> [WORK INSTRUCTIONS]: Put the rows below into a Markdown table with two columns, "No." and "Row text," numbering each row and skipping blank lines. Leave the pictures out.

> [MATERIAL FOR THIS EXERCISE]:
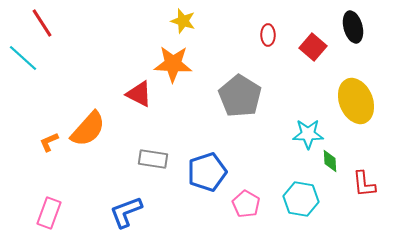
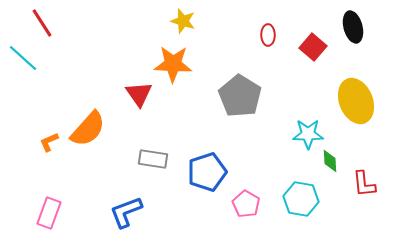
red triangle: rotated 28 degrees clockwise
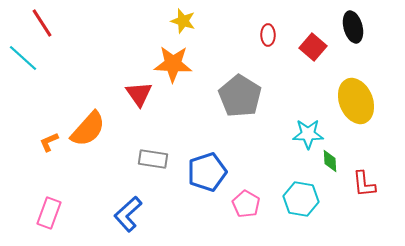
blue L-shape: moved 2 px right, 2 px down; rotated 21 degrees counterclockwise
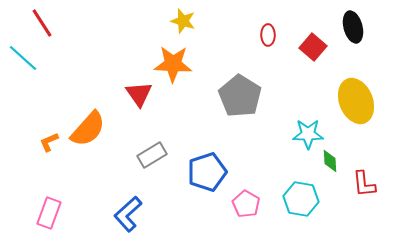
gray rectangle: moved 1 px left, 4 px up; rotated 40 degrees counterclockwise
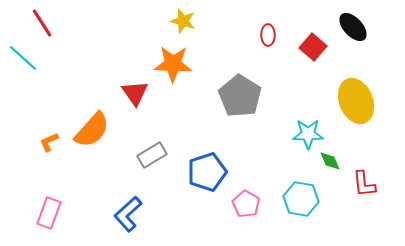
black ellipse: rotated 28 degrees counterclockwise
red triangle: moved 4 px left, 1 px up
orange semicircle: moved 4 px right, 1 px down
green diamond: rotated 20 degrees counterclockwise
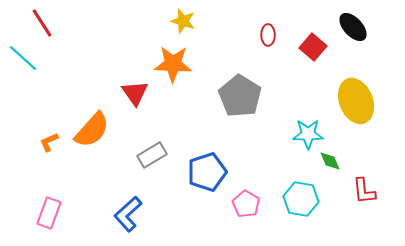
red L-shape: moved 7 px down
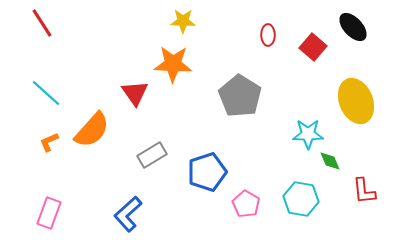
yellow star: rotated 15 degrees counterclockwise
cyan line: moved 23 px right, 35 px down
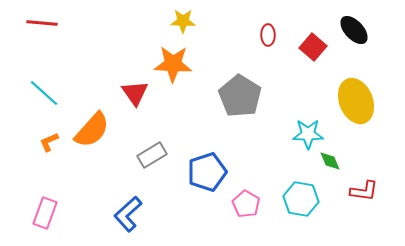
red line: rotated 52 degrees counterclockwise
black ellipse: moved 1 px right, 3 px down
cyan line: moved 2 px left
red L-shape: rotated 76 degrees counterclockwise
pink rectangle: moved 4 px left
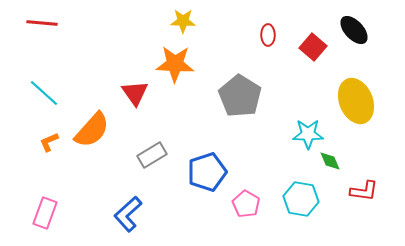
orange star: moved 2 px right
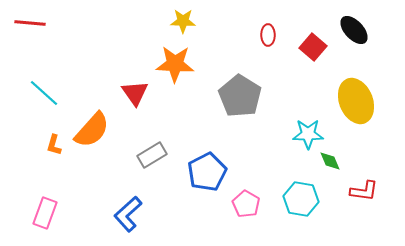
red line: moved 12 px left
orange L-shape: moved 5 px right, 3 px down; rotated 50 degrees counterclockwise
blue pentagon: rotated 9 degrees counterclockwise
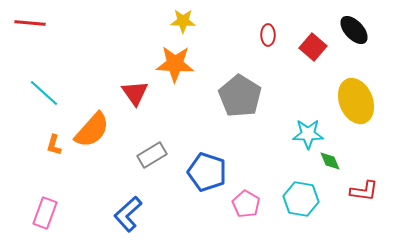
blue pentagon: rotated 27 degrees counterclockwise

> [CORRECT ANSWER]:
| No. | Row text |
|---|---|
| 1 | red triangle: rotated 28 degrees clockwise |
| 2 | blue L-shape: moved 2 px right, 2 px down; rotated 21 degrees counterclockwise |
| 3 | gray rectangle: moved 1 px left, 4 px up; rotated 40 degrees counterclockwise |
| 4 | black ellipse: rotated 28 degrees counterclockwise |
| 5 | red triangle: moved 4 px left, 1 px up |
| 6 | orange semicircle: moved 4 px right, 1 px down |
| 7 | green diamond: rotated 20 degrees counterclockwise |
| 8 | red L-shape: moved 7 px down |
| 9 | yellow star: rotated 15 degrees counterclockwise |
| 10 | cyan line: moved 23 px right, 35 px down |
| 11 | red line: rotated 52 degrees counterclockwise |
| 12 | black ellipse: moved 1 px right, 3 px down |
| 13 | cyan line: moved 2 px left |
| 14 | red L-shape: rotated 76 degrees counterclockwise |
| 15 | pink rectangle: moved 4 px left |
| 16 | orange star: moved 2 px right |
| 17 | red line: moved 12 px left |
| 18 | orange L-shape: moved 5 px right, 3 px down; rotated 50 degrees counterclockwise |
| 19 | blue pentagon: rotated 9 degrees counterclockwise |
| 20 | blue pentagon: rotated 27 degrees counterclockwise |